> HOW TO COMPLETE THIS TASK: Reproduce, word for word, the lines running from the one that contains "You are a photographer at" up to and including the one that contains "Question: Which of the following is the closest".

> THE DATA:
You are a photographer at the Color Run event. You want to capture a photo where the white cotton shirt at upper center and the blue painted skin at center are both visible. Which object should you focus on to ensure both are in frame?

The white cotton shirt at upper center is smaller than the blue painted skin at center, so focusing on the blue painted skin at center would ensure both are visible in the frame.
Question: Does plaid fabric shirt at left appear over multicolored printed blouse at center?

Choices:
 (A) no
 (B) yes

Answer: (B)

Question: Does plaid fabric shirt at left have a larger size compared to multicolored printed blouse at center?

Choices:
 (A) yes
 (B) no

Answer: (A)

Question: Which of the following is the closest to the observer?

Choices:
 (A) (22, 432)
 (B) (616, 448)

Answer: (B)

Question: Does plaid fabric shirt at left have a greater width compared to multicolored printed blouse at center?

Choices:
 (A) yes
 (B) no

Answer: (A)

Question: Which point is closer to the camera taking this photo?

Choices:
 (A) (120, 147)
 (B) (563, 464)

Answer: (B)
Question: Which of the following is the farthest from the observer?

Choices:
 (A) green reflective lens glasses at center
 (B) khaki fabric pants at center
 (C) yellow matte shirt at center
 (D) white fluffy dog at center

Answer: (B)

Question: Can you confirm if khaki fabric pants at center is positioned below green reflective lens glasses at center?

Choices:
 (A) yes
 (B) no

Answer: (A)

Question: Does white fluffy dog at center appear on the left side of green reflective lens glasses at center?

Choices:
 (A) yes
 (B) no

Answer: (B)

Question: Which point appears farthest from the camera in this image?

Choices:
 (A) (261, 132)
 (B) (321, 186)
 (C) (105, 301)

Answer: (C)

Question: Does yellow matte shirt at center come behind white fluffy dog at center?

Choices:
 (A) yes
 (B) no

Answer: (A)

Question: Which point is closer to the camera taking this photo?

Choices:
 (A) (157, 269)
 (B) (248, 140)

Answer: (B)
--
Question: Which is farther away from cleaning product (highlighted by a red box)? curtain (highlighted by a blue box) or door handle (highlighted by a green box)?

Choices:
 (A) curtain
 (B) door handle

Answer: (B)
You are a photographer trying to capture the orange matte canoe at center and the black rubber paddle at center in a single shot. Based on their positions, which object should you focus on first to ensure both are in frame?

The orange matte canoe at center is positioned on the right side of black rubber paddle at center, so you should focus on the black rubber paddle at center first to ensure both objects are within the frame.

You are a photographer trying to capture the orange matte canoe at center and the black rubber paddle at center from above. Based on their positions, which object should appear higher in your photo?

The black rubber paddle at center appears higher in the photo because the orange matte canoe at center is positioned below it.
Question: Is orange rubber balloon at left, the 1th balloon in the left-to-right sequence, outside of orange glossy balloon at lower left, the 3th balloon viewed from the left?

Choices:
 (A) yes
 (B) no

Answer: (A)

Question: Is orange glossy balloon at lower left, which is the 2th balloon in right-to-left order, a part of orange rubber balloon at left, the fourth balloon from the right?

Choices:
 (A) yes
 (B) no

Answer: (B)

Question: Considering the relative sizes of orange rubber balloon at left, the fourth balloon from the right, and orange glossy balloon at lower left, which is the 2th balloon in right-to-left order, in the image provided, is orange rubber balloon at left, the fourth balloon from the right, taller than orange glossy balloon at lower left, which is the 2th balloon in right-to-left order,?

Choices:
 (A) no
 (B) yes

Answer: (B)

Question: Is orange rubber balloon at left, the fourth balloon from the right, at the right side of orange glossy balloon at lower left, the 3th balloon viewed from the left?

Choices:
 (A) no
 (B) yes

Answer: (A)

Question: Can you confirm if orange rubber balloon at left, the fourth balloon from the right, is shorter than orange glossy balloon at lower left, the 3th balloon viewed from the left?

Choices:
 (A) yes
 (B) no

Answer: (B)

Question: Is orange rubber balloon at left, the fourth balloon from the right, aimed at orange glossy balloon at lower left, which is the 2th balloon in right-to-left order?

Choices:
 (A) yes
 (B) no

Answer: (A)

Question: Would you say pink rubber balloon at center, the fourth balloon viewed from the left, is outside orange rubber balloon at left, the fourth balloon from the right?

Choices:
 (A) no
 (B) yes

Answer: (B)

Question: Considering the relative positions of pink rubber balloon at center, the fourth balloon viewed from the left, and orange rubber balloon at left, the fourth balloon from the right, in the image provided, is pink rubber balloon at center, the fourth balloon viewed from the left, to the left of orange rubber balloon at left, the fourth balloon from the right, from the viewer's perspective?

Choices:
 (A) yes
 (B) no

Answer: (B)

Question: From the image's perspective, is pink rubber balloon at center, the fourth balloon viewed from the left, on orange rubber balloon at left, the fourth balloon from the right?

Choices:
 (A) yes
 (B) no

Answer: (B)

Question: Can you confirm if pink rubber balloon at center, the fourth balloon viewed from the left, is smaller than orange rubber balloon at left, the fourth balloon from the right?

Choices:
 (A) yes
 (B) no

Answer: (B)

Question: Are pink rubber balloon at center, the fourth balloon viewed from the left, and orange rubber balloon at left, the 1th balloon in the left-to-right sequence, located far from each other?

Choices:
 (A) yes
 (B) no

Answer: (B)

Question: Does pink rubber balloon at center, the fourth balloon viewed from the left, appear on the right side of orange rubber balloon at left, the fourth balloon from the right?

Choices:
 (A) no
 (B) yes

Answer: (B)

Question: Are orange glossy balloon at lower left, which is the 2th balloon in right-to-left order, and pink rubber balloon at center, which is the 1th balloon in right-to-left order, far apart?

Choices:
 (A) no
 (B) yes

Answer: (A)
...
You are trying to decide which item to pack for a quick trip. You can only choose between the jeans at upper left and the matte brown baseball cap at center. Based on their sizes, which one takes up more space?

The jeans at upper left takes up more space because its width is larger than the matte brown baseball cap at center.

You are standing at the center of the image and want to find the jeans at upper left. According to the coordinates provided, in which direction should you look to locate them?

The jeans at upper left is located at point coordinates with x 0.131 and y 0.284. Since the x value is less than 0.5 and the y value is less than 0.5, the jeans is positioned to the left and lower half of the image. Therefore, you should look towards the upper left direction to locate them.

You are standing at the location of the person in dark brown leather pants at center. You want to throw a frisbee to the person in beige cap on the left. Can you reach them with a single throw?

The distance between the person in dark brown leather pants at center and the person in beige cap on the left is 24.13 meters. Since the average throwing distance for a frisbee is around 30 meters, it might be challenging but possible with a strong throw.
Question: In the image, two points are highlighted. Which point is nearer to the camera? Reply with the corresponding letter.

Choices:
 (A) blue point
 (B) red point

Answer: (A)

> SOLVED EXERCISE:
You are a photographer at the Color Run event. You want to capture a photo where the white cotton shirt at upper center and the blue painted skin at center are both visible. Which object should you focus on to ensure both are in frame?

The white cotton shirt at upper center is smaller than the blue painted skin at center, so focusing on the blue painted skin at center would ensure both are visible in the frame.
Question: Does plaid fabric shirt at left appear over multicolored printed blouse at center?

Choices:
 (A) no
 (B) yes

Answer: (B)

Question: Does plaid fabric shirt at left have a larger size compared to multicolored printed blouse at center?

Choices:
 (A) yes
 (B) no

Answer: (A)

Question: Which of the following is the closest to the observer?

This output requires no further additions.